§ What you will do: Stop after the line with "pink box [394,39,435,92]"; until then, please copy every line of the records word for word from the first.

-----

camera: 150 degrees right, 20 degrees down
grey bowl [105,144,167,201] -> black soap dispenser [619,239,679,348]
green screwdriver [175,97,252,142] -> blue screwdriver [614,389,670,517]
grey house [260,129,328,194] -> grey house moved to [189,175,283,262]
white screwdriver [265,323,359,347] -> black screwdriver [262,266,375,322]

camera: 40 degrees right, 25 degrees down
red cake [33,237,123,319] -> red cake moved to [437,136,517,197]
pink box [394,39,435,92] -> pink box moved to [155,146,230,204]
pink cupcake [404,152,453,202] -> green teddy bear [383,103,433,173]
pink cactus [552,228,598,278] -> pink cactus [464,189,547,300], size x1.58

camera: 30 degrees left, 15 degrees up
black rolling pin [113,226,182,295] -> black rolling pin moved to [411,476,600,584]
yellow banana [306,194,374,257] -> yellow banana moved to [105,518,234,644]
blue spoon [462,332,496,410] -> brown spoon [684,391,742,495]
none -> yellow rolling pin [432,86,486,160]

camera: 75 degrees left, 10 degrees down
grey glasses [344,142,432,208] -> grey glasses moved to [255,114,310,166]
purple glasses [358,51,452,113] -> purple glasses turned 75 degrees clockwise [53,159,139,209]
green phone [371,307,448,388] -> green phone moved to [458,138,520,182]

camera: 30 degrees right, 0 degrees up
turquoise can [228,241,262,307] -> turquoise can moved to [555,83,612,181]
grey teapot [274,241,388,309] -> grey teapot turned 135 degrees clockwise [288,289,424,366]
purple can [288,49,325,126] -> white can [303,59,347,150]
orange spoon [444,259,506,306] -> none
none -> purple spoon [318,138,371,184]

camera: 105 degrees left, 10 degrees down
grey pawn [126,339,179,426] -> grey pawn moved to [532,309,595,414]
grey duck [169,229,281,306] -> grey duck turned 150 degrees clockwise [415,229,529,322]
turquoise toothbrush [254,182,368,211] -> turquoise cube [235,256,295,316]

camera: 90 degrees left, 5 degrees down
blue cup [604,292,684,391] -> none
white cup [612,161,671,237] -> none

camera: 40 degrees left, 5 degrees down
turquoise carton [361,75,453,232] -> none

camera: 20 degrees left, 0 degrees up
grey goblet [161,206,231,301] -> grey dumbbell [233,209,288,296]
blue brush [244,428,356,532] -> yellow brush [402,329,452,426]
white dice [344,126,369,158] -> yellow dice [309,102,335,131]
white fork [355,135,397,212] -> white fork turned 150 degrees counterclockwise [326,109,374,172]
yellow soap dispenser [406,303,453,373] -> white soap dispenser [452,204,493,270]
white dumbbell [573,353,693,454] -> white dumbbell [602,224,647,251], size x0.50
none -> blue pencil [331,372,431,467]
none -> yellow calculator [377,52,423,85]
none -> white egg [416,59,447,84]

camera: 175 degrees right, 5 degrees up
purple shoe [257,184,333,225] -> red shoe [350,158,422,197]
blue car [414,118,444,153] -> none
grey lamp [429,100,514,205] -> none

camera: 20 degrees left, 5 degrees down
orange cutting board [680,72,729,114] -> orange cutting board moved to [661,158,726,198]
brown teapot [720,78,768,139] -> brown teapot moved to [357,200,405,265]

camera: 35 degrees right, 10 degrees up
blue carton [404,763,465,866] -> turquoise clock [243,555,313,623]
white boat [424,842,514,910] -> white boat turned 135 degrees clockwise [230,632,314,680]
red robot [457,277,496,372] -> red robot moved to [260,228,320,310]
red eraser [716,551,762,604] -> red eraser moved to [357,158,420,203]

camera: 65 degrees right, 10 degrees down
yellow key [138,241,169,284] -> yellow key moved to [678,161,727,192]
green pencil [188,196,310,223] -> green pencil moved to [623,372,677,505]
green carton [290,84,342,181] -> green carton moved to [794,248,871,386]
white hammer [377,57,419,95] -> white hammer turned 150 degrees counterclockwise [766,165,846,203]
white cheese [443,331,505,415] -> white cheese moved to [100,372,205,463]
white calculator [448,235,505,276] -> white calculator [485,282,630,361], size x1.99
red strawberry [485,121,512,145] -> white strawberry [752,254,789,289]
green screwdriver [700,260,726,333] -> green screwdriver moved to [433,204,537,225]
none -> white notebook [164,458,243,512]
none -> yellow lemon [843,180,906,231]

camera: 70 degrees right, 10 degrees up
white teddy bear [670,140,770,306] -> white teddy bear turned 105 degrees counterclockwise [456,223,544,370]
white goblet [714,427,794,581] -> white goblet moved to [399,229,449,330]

-----

§ Task result:
camera: 150 degrees right, 20 degrees down
grey bowl [105,144,167,201] -> black soap dispenser [619,239,679,348]
green screwdriver [175,97,252,142] -> blue screwdriver [614,389,670,517]
grey house [260,129,328,194] -> grey house moved to [189,175,283,262]
white screwdriver [265,323,359,347] -> black screwdriver [262,266,375,322]

camera: 40 degrees right, 25 degrees down
red cake [33,237,123,319] -> red cake moved to [437,136,517,197]
pink box [394,39,435,92] -> pink box moved to [155,146,230,204]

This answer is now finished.